=== Section Start ===

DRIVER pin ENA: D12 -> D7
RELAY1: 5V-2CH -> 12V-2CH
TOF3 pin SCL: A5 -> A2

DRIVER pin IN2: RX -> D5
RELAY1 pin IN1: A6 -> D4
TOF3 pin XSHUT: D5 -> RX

=== Section End ===

▶ Work to be completed: Output the records exactly.

▶ Response to the exercise:
DRIVER pin ENA: D12 -> D7
RELAY1: 5V-2CH -> 12V-2CH
TOF3 pin SCL: A5 -> A2

DRIVER pin IN2: RX -> D5
RELAY1 pin IN1: A6 -> D4
TOF3 pin XSHUT: D5 -> RX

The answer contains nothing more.